What to work on:
Return exactly the span of lines in the following data that opens with the line containing "R9: none -> 30k (VMID, VS)" and closes with the line containing "D1: diode 1N4004 (A N16, K VA) -> none". Include nothing else.

Data excerpts:
——
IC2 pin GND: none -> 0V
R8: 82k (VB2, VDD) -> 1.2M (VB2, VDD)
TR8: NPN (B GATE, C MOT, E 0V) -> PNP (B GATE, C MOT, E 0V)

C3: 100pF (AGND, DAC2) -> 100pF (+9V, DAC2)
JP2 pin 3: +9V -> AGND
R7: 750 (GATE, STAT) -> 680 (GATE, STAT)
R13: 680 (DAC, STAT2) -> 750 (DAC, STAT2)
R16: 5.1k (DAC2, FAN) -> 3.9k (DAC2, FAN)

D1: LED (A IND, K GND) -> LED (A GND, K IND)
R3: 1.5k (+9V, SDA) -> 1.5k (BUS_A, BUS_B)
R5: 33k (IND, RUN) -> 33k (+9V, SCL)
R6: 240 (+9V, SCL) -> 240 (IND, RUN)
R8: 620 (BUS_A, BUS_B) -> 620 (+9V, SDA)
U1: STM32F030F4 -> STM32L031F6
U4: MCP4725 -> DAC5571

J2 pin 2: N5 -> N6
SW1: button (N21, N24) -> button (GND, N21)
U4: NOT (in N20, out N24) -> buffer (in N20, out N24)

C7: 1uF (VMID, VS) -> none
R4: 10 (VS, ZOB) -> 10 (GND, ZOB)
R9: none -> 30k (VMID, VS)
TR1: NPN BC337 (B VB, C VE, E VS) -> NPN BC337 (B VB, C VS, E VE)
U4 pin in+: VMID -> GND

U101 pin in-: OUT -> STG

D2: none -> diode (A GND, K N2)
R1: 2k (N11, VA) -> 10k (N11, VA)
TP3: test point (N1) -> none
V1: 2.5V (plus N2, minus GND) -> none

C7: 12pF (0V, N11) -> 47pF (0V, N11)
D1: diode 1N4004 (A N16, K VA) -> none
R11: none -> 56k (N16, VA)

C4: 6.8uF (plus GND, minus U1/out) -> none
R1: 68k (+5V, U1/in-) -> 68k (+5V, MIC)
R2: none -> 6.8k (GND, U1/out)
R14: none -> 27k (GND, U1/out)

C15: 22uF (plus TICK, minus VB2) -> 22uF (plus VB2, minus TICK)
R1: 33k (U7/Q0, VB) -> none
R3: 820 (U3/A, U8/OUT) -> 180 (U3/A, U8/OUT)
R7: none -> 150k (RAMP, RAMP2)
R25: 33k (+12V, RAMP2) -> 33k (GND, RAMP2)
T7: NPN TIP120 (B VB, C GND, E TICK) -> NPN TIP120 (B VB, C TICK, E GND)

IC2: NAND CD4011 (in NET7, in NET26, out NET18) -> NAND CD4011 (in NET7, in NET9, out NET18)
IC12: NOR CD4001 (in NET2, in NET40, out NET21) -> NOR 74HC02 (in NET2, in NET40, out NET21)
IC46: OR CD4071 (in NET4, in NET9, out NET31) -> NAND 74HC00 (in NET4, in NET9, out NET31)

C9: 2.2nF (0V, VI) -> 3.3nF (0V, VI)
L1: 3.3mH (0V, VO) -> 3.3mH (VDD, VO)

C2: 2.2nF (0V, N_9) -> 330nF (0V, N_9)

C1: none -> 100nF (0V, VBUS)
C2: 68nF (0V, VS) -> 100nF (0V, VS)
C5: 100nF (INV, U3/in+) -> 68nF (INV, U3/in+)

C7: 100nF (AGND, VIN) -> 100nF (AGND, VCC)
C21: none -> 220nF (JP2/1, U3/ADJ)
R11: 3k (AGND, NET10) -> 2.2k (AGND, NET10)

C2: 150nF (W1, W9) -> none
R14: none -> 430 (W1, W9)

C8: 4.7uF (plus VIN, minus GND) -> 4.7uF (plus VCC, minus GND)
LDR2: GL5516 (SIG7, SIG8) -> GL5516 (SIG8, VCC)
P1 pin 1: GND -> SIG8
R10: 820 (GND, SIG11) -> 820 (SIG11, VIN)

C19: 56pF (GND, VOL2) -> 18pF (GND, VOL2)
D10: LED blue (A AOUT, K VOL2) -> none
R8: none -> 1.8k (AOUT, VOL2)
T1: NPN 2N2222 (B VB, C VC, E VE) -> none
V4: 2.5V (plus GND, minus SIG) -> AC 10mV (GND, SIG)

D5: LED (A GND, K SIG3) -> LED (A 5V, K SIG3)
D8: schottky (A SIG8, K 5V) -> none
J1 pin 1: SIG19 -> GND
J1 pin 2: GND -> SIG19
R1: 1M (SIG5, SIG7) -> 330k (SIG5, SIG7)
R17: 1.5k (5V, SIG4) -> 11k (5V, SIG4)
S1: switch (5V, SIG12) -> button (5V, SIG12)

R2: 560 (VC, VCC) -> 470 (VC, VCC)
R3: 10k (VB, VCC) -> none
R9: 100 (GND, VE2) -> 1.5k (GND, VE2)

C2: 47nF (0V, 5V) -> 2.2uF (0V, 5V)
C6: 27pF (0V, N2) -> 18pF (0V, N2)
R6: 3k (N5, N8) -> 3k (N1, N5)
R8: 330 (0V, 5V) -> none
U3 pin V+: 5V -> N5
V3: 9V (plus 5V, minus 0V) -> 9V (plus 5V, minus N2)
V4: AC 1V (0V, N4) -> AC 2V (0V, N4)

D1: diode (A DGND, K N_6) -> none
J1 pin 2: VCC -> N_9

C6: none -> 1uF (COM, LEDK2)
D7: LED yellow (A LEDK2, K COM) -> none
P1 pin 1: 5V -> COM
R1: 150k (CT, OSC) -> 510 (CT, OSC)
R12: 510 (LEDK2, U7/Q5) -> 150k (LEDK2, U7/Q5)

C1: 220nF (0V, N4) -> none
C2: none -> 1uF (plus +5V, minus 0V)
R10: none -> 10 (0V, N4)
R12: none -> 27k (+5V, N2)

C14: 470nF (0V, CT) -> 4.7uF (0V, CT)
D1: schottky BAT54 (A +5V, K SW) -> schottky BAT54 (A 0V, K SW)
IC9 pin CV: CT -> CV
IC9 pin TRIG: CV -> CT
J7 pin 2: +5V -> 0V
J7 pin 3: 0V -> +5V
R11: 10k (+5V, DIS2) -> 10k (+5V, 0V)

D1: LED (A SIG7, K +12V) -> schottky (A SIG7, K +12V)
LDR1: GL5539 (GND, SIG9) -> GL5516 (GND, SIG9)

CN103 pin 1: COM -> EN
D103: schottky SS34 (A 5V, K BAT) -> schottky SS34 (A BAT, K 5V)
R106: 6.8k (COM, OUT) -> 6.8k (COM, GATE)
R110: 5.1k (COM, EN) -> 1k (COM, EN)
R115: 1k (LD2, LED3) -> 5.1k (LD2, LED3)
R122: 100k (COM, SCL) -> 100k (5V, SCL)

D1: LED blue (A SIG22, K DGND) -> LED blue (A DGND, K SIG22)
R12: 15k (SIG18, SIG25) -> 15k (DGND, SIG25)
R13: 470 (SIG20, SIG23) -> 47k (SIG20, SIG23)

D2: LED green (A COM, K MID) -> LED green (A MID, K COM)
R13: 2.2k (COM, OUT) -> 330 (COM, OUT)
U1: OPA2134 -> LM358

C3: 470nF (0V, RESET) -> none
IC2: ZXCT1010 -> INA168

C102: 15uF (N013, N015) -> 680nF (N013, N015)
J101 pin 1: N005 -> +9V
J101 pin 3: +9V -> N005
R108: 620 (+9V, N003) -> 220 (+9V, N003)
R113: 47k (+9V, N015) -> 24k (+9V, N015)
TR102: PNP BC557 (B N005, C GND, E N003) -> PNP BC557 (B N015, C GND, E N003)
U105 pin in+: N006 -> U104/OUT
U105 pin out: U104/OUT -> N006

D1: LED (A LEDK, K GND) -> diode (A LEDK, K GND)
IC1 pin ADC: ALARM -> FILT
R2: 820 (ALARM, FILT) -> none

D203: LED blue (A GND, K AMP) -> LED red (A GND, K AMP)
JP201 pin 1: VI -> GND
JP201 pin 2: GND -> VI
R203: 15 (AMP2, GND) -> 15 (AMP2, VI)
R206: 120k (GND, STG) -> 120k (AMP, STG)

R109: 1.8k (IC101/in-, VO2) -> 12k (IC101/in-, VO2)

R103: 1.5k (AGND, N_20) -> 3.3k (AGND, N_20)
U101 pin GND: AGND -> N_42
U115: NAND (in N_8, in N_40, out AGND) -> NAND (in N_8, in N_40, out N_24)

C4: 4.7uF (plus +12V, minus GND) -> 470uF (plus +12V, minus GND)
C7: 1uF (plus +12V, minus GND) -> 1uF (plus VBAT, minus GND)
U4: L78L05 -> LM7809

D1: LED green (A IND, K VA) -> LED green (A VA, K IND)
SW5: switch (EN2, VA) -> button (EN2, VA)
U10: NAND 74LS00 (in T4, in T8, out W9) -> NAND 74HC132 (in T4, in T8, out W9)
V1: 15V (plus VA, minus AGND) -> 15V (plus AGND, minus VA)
——
Output below:
R9: none -> 30k (VMID, VS)
TR1: NPN BC337 (B VB, C VE, E VS) -> NPN BC337 (B VB, C VS, E VE)
U4 pin in+: VMID -> GND

U101 pin in-: OUT -> STG

D2: none -> diode (A GND, K N2)
R1: 2k (N11, VA) -> 10k (N11, VA)
TP3: test point (N1) -> none
V1: 2.5V (plus N2, minus GND) -> none

C7: 12pF (0V, N11) -> 47pF (0V, N11)
D1: diode 1N4004 (A N16, K VA) -> none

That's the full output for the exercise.